Reproduce the line with "resized: blue sphere" and everything after it in the listing below, exactly, both ends included. No pictures.

= = =

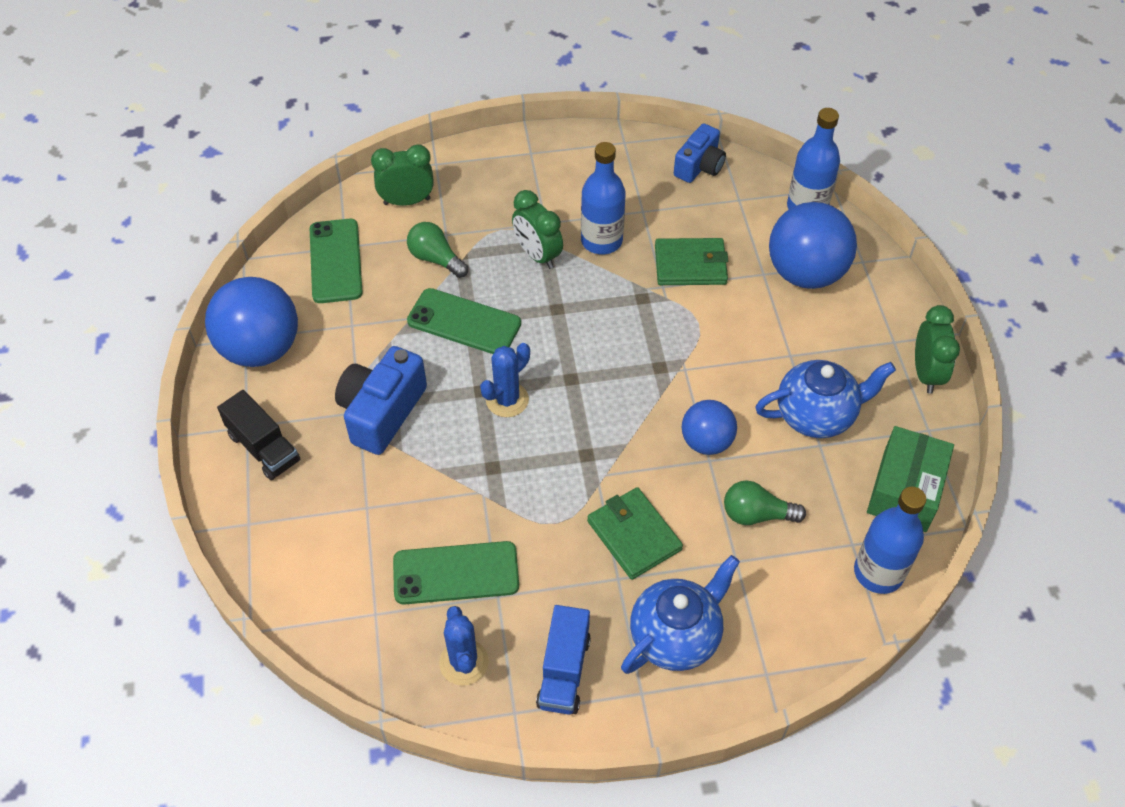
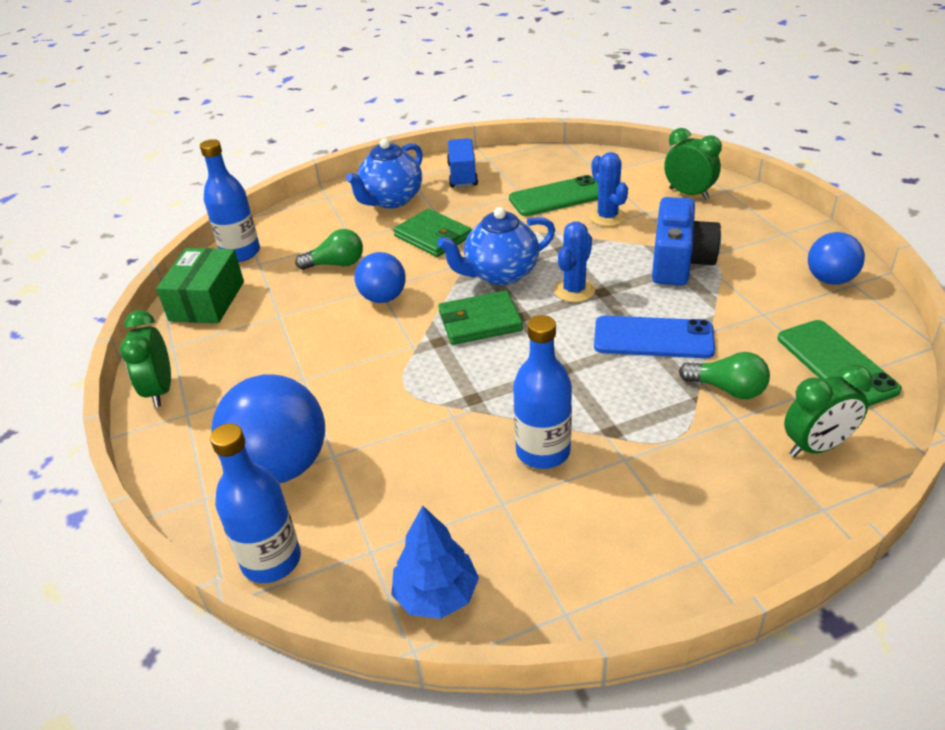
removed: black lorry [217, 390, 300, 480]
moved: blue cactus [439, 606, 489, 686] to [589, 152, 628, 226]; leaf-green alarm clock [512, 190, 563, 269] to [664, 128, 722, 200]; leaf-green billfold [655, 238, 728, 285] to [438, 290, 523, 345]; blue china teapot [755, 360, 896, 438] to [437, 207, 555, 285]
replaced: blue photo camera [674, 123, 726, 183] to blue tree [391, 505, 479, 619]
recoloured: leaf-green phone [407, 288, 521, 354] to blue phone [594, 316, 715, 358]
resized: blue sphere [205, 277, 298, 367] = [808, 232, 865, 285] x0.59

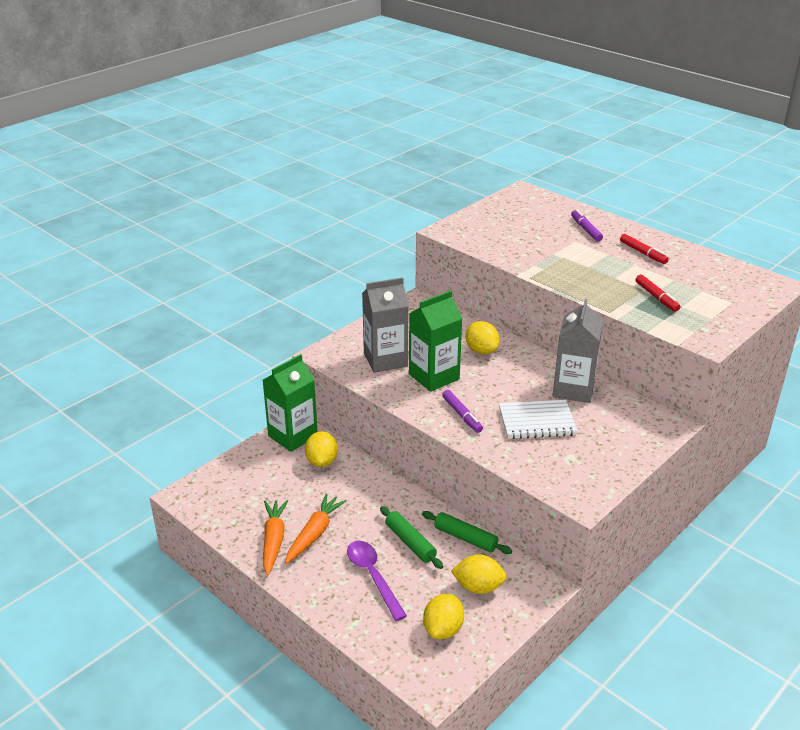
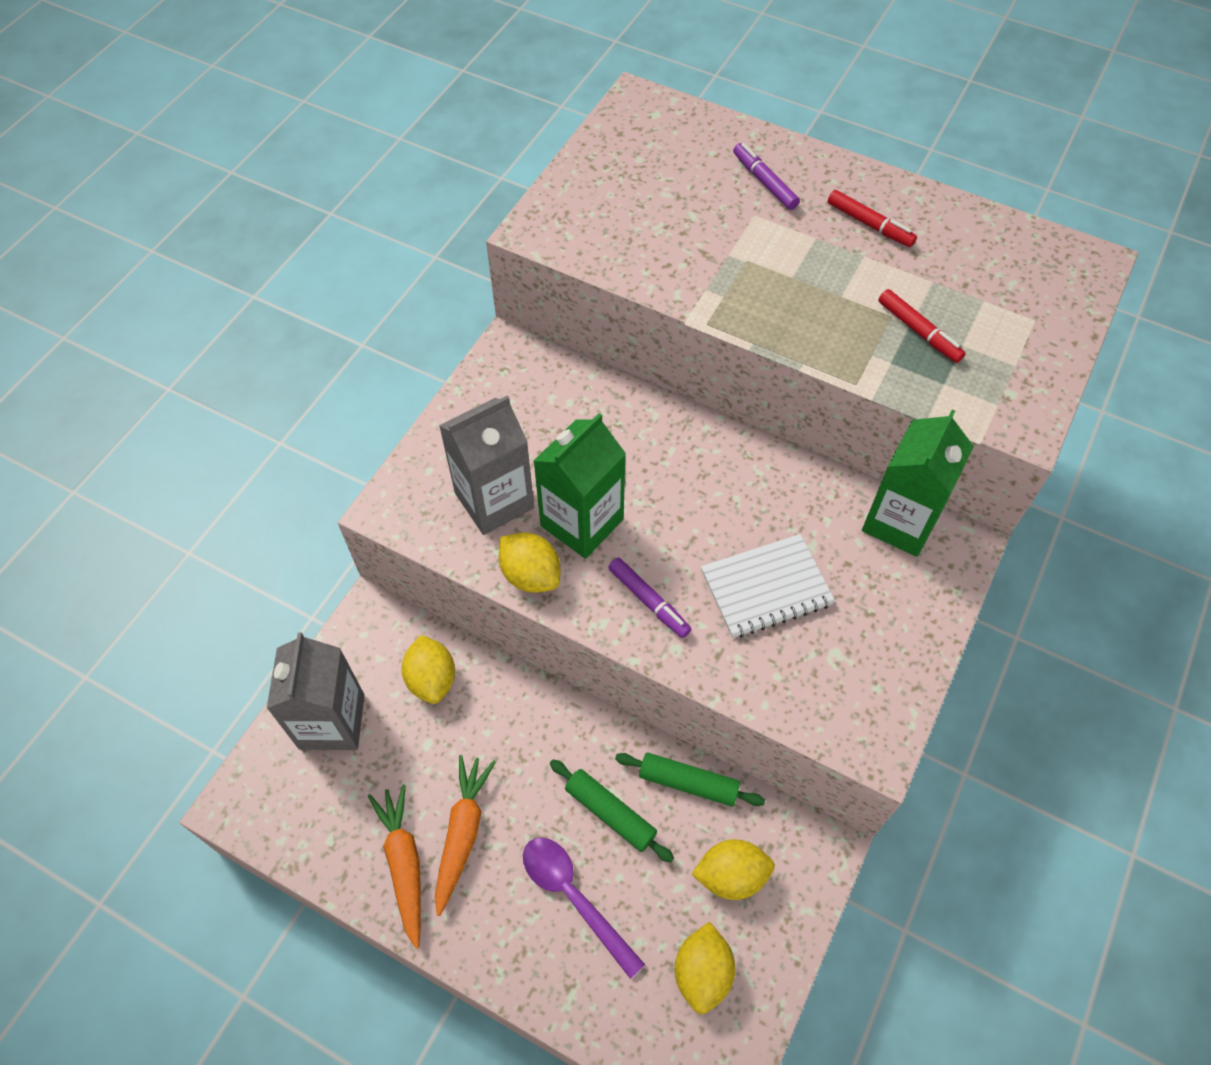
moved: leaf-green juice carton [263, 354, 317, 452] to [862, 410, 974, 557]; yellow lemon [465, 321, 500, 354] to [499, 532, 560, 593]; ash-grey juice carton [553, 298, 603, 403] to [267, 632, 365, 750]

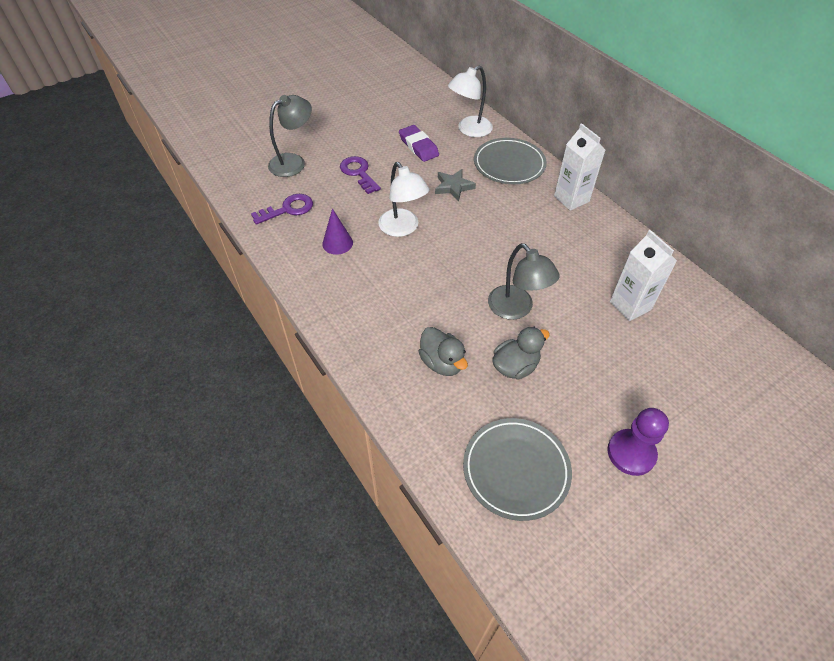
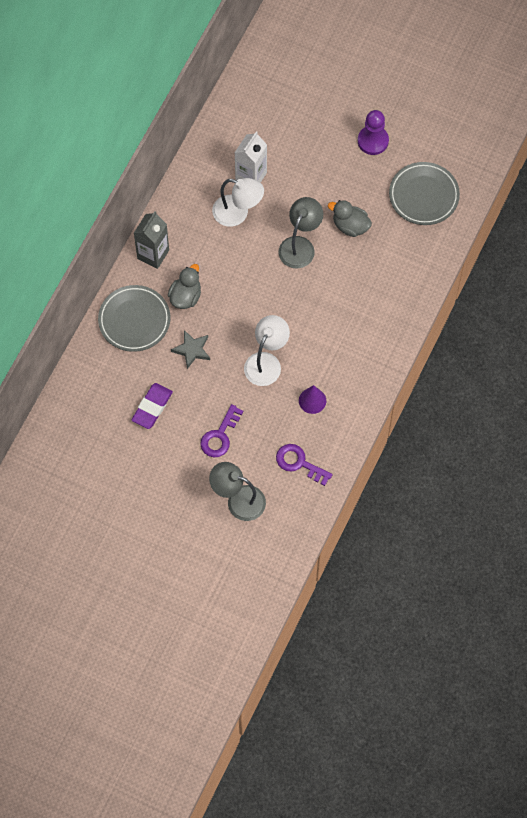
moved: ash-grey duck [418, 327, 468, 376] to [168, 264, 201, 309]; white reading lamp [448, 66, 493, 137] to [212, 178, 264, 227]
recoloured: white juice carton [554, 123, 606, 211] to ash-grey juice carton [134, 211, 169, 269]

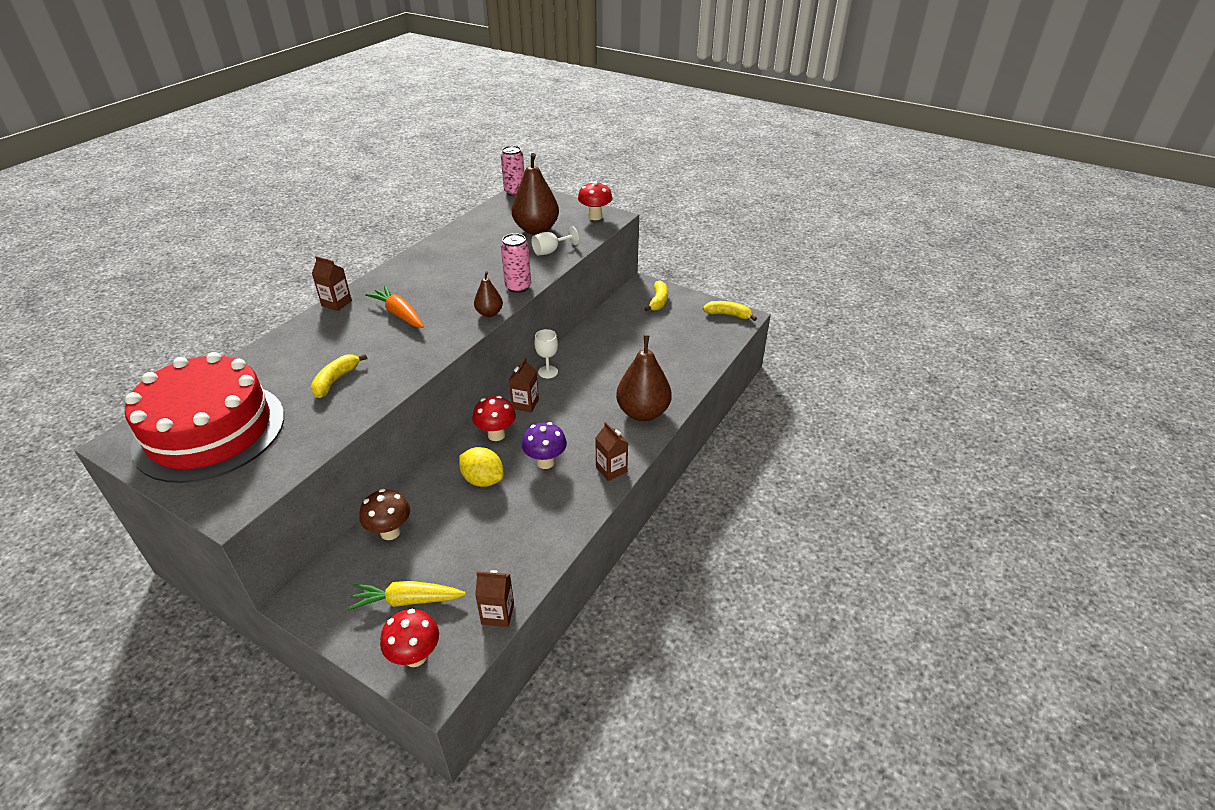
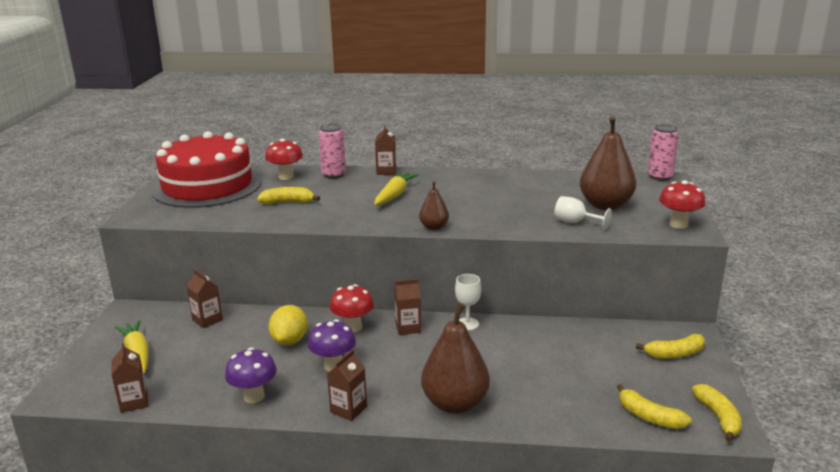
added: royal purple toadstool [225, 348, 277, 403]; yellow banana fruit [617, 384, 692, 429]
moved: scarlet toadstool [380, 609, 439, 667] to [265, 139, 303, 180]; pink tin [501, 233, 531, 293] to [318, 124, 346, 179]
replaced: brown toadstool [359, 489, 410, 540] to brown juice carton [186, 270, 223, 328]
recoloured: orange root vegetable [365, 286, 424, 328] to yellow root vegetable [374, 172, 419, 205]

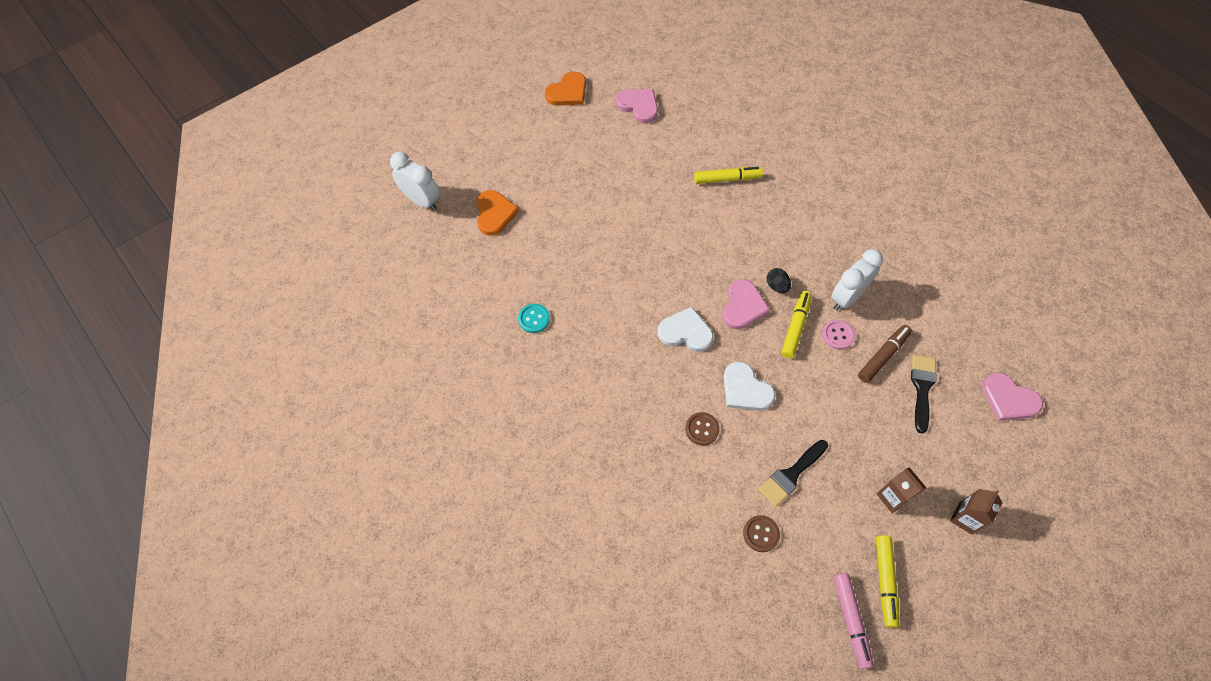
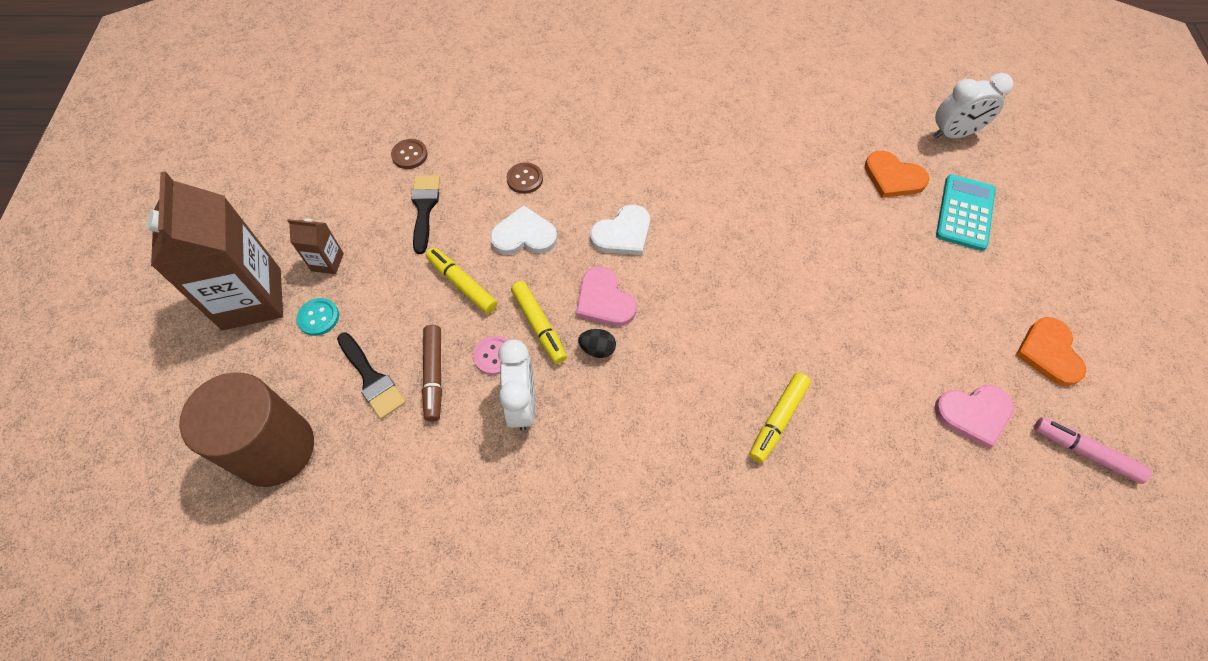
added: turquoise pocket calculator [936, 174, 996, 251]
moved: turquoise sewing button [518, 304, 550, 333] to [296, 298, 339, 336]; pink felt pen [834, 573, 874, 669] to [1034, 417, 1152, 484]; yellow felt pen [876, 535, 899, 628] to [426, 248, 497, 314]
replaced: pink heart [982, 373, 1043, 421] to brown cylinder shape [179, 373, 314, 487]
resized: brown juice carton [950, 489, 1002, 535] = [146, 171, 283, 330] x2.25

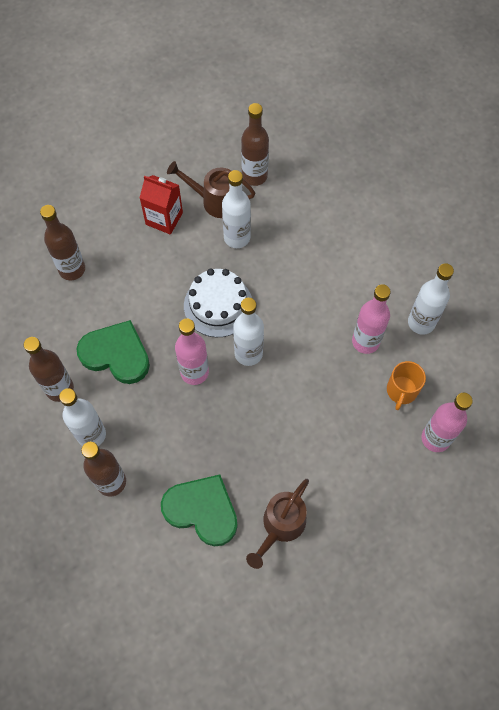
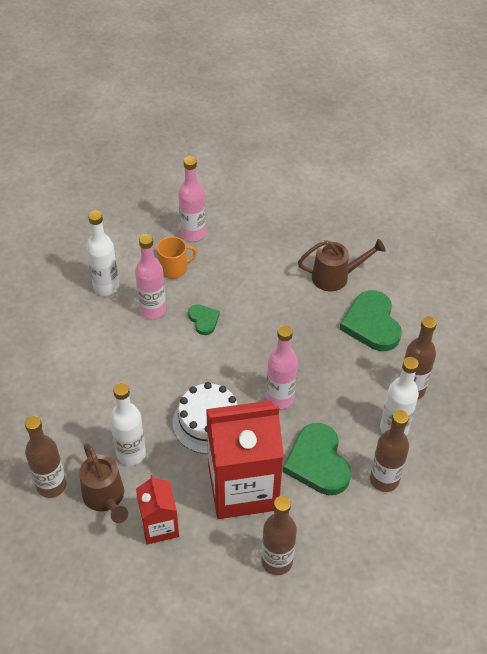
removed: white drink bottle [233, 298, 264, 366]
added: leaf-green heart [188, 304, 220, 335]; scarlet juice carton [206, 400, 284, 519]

= = =

▶ [Answer to the exercise]:
resized: blue sphere [205, 277, 298, 367] = [808, 232, 865, 285] x0.59

moved: leaf-green juice carton [263, 354, 317, 452] to [862, 410, 974, 557]; yellow lemon [465, 321, 500, 354] to [499, 532, 560, 593]; ash-grey juice carton [553, 298, 603, 403] to [267, 632, 365, 750]

moved: ash-grey duck [418, 327, 468, 376] to [168, 264, 201, 309]; white reading lamp [448, 66, 493, 137] to [212, 178, 264, 227]
recoloured: white juice carton [554, 123, 606, 211] to ash-grey juice carton [134, 211, 169, 269]

added: royal purple toadstool [225, 348, 277, 403]; yellow banana fruit [617, 384, 692, 429]
moved: scarlet toadstool [380, 609, 439, 667] to [265, 139, 303, 180]; pink tin [501, 233, 531, 293] to [318, 124, 346, 179]
replaced: brown toadstool [359, 489, 410, 540] to brown juice carton [186, 270, 223, 328]
recoloured: orange root vegetable [365, 286, 424, 328] to yellow root vegetable [374, 172, 419, 205]

added: turquoise pocket calculator [936, 174, 996, 251]
moved: turquoise sewing button [518, 304, 550, 333] to [296, 298, 339, 336]; pink felt pen [834, 573, 874, 669] to [1034, 417, 1152, 484]; yellow felt pen [876, 535, 899, 628] to [426, 248, 497, 314]
replaced: pink heart [982, 373, 1043, 421] to brown cylinder shape [179, 373, 314, 487]
resized: brown juice carton [950, 489, 1002, 535] = [146, 171, 283, 330] x2.25

removed: white drink bottle [233, 298, 264, 366]
added: leaf-green heart [188, 304, 220, 335]; scarlet juice carton [206, 400, 284, 519]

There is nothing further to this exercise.